>>>
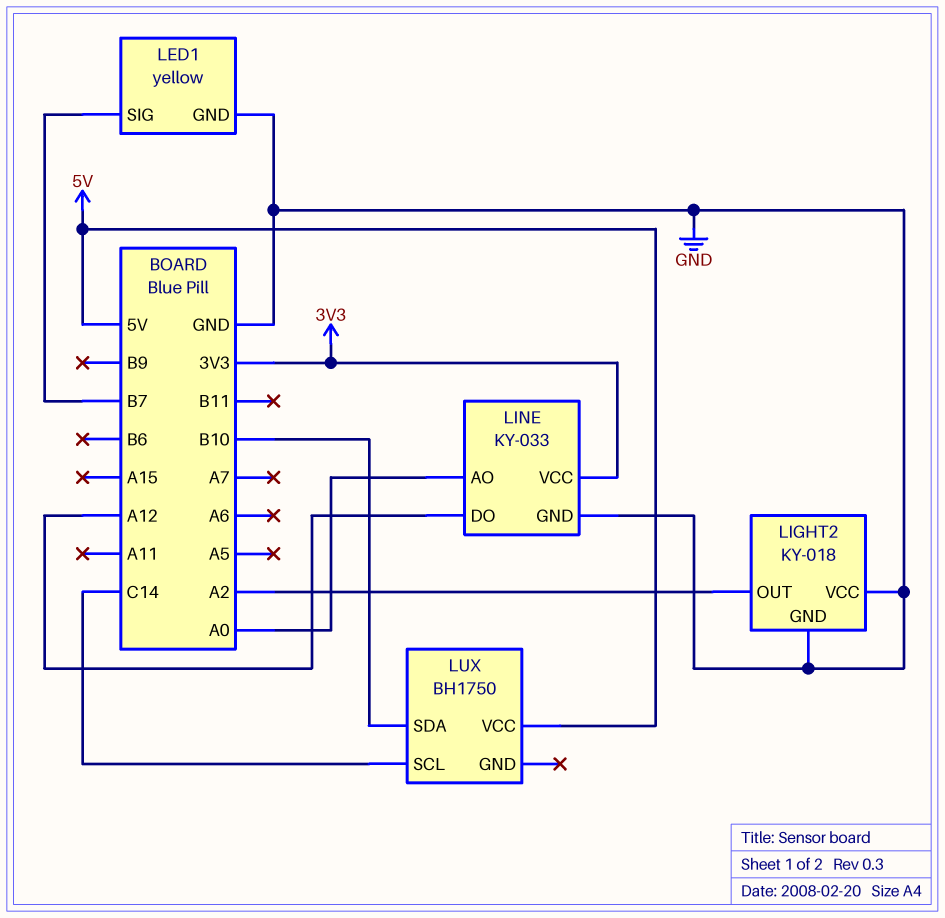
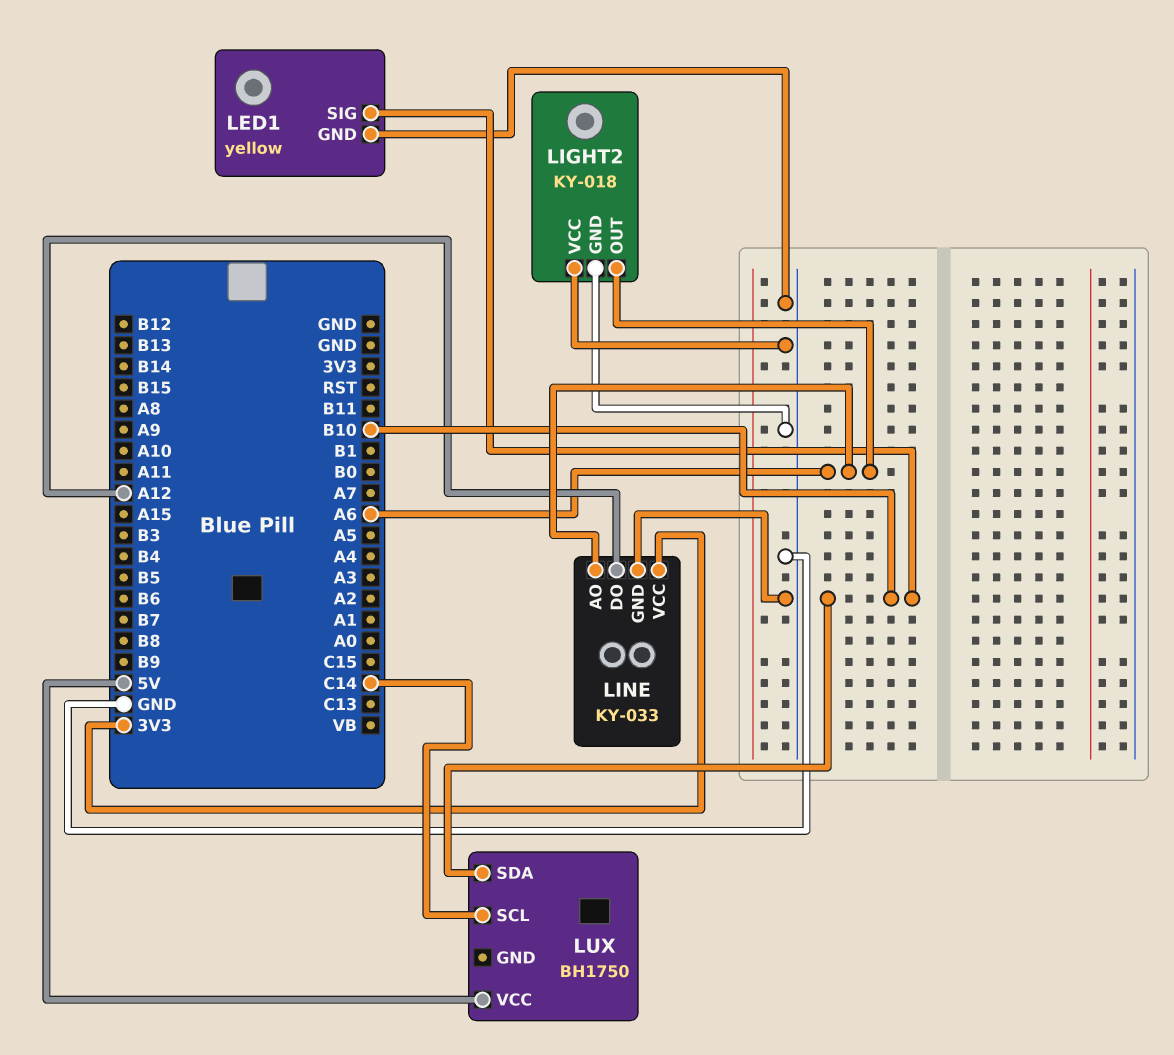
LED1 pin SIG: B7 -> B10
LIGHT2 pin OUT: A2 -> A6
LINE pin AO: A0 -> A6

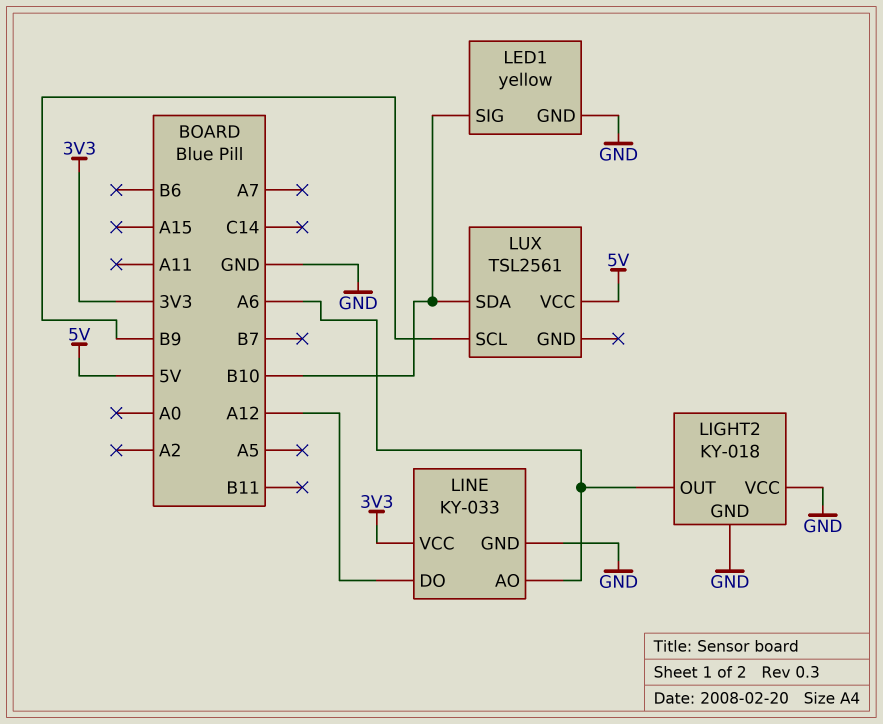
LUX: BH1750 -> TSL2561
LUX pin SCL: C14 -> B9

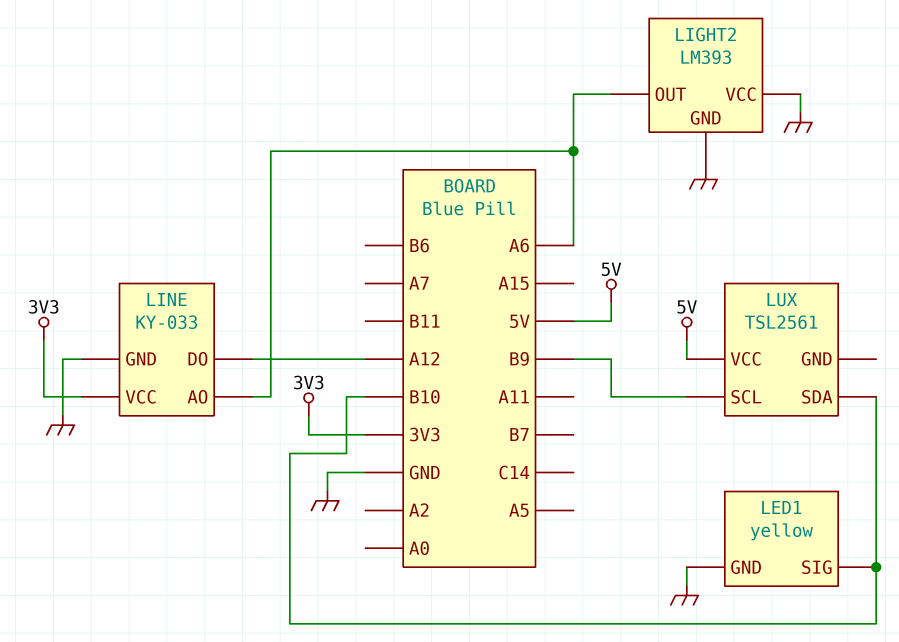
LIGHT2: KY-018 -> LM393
<<<
TASK DIRECTIONS »
Begin with the line holding "LIGHT2 pin OUT: A2 -> A6" and end with the last line of the listing. Reproduce each of those lines exactly, and leave every picture out.

RESPONSE BOX »
LIGHT2 pin OUT: A2 -> A6
LINE pin AO: A0 -> A6

LUX: BH1750 -> TSL2561
LUX pin SCL: C14 -> B9

LIGHT2: KY-018 -> LM393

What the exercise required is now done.